### WHAT YOU ARE ASKED TO DO
Return all of the data exactly as written, without the pictures.

### Excerpts from a dataset

********

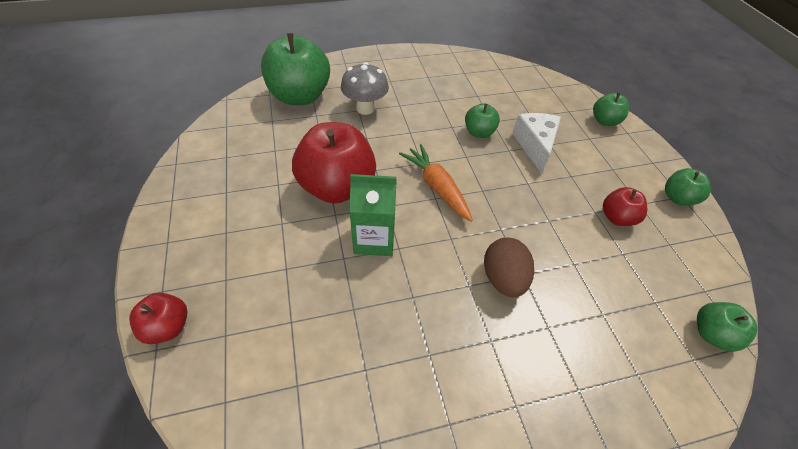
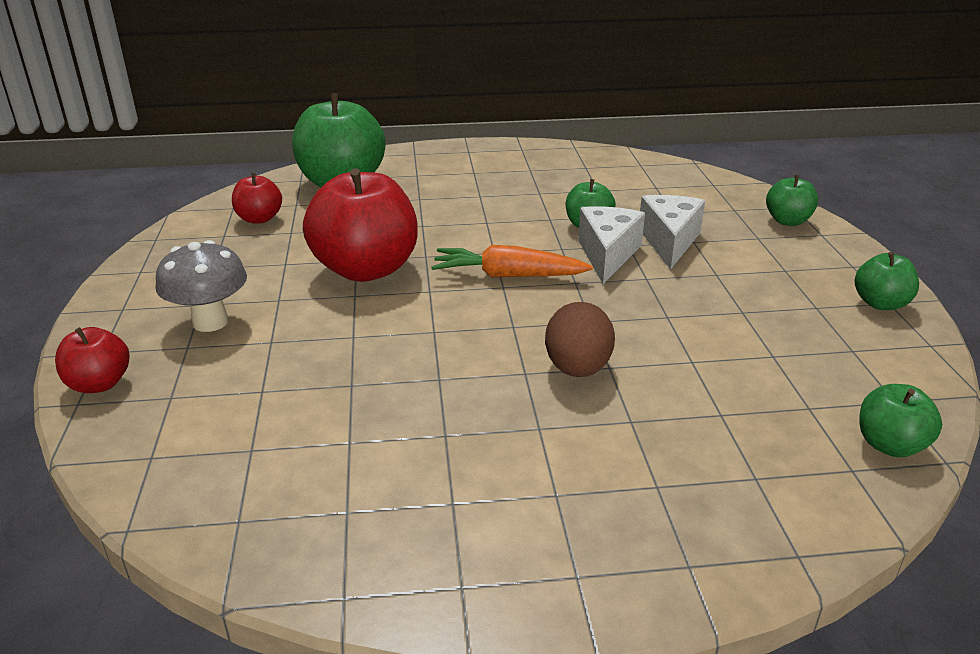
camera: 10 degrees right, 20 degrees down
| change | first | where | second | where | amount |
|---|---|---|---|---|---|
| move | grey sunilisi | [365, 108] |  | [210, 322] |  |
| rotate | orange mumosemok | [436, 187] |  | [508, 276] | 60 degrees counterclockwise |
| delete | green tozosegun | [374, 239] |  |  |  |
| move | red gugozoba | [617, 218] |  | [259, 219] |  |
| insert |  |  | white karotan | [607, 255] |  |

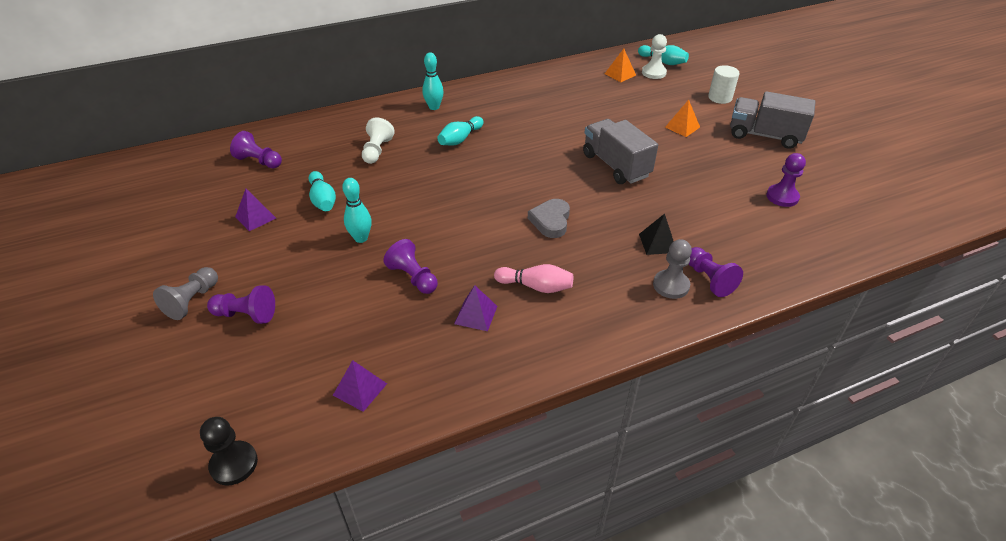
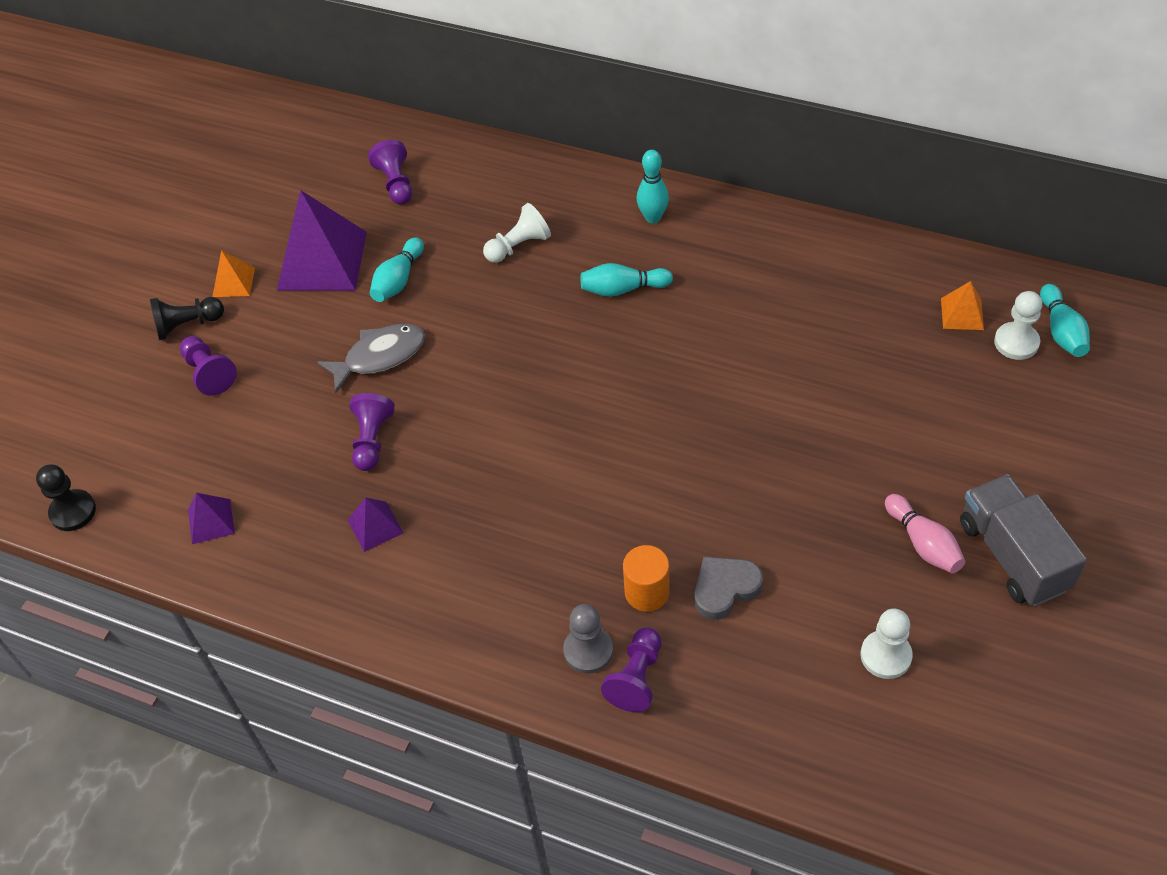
camera: 50 degrees right, 10 degrees up
| change | first | where | second | where | amount |
|---|---|---|---|---|---|
| delete | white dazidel | [720, 98] |  |  |  |
| move | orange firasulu | [682, 127] |  | [233, 282] |  |
| delete | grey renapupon | [616, 165] |  |  |  |
| recolor | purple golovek | [782, 197] | white golovek | [885, 655] |  |
| replace |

********

### YOUR SOLUTION
camera: 10 degrees right, 20 degrees down
| change | first | where | second | where | amount |
|---|---|---|---|---|---|
| move | grey sunilisi | [365, 108] |  | [210, 322] |  |
| rotate | orange mumosemok | [436, 187] |  | [508, 276] | 60 degrees counterclockwise |
| delete | green tozosegun | [374, 239] |  |  |  |
| move | red gugozoba | [617, 218] |  | [259, 219] |  |
| insert |  |  | white karotan | [607, 255] |  |

camera: 50 degrees right, 10 degrees up
| change | first | where | second | where | amount |
|---|---|---|---|---|---|
| delete | white dazidel | [720, 98] |  |  |  |
| move | orange firasulu | [682, 127] |  | [233, 282] |  |
| delete | grey renapupon | [616, 165] |  |  |  |
| recolor | purple golovek | [782, 197] | white golovek | [885, 655] |  |
| replace |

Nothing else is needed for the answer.